What you will do: If an entry below holds a picture, leave the picture out and print the rest exactly.

Segment Open

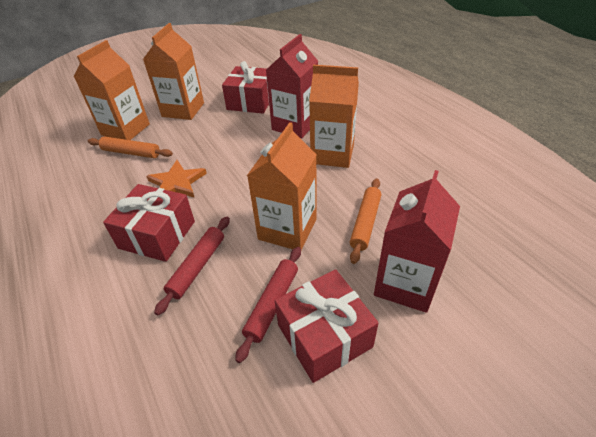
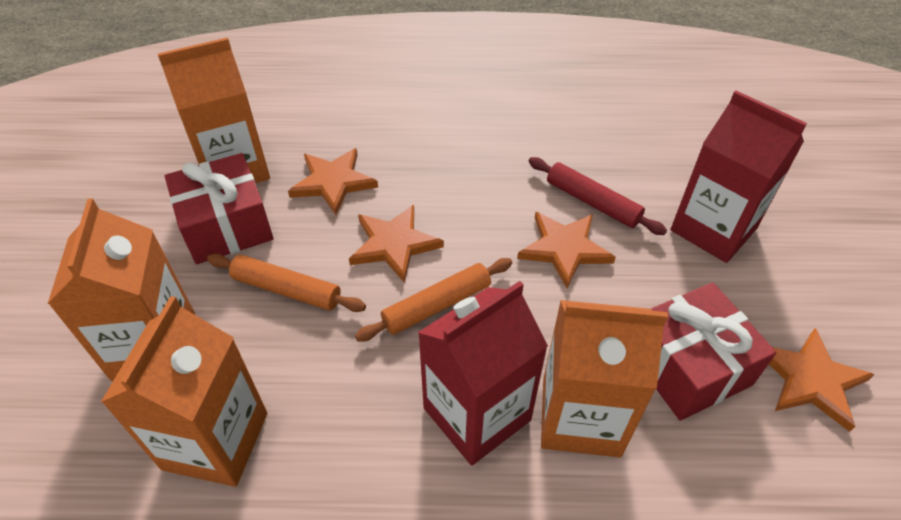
orange star: [146,160,207,198] = 1 -> [288,148,378,215] [349,205,444,283] [517,212,616,288] [769,328,875,432] = 4
red gift: [103,184,195,262] [222,61,269,114] [275,269,379,383] = 3 -> [165,153,274,264] [651,282,776,421] = 2
red rolling pin: [154,217,230,315] [235,247,301,363] = 2 -> [529,157,667,235] = 1

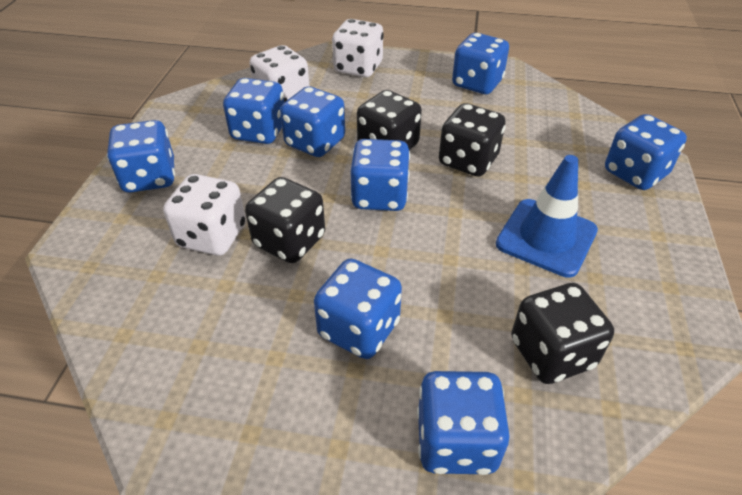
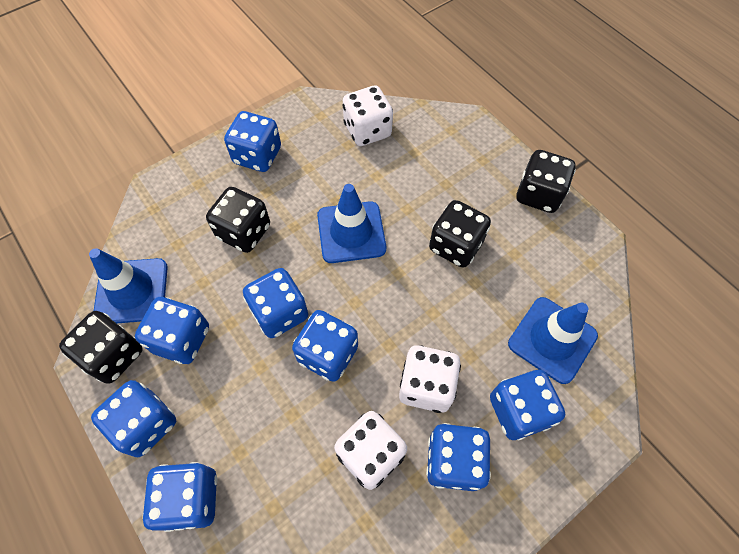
blue traffic cone: [496,155,598,278] = 1 -> [89,248,168,323] [317,184,386,263] [508,297,598,384] = 3

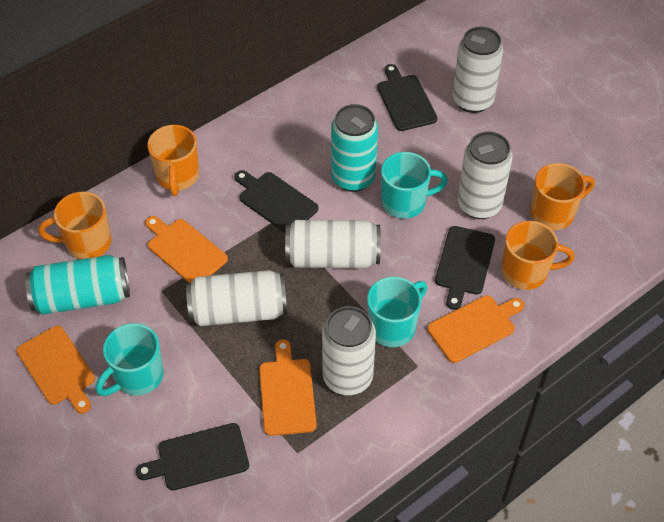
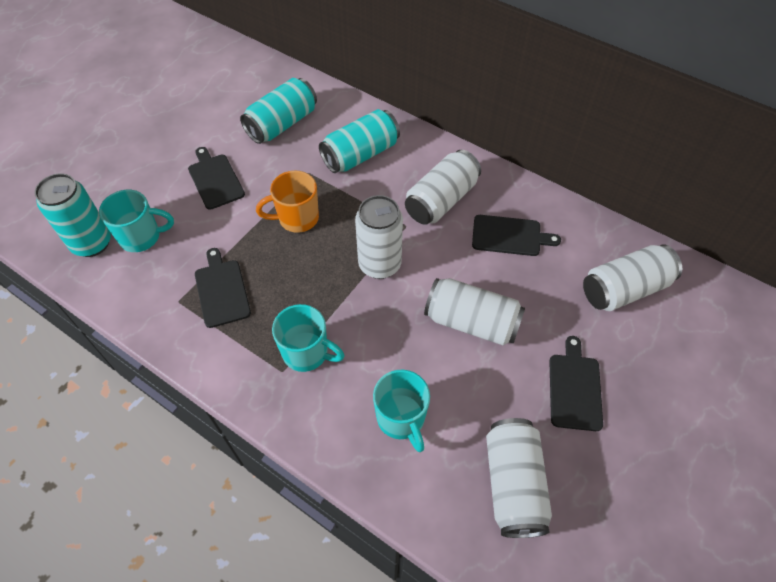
orange cutting board: [17,326,95,414] [145,216,228,283] [259,339,317,436] [427,295,524,363] = 4 -> none = 0
orange mug: [38,192,111,259] [147,125,199,196] [502,221,575,290] [530,163,595,230] = 4 -> [256,171,319,233] = 1
turquoise can: [25,255,130,315] [331,104,378,192] = 2 -> [34,173,111,257] [240,78,317,144] [319,109,400,173] = 3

Segment Closed

Completed task:
orange star: [146,160,207,198] = 1 -> [288,148,378,215] [349,205,444,283] [517,212,616,288] [769,328,875,432] = 4
red gift: [103,184,195,262] [222,61,269,114] [275,269,379,383] = 3 -> [165,153,274,264] [651,282,776,421] = 2
red rolling pin: [154,217,230,315] [235,247,301,363] = 2 -> [529,157,667,235] = 1

blue traffic cone: [496,155,598,278] = 1 -> [89,248,168,323] [317,184,386,263] [508,297,598,384] = 3

orange cutting board: [17,326,95,414] [145,216,228,283] [259,339,317,436] [427,295,524,363] = 4 -> none = 0
orange mug: [38,192,111,259] [147,125,199,196] [502,221,575,290] [530,163,595,230] = 4 -> [256,171,319,233] = 1
turquoise can: [25,255,130,315] [331,104,378,192] = 2 -> [34,173,111,257] [240,78,317,144] [319,109,400,173] = 3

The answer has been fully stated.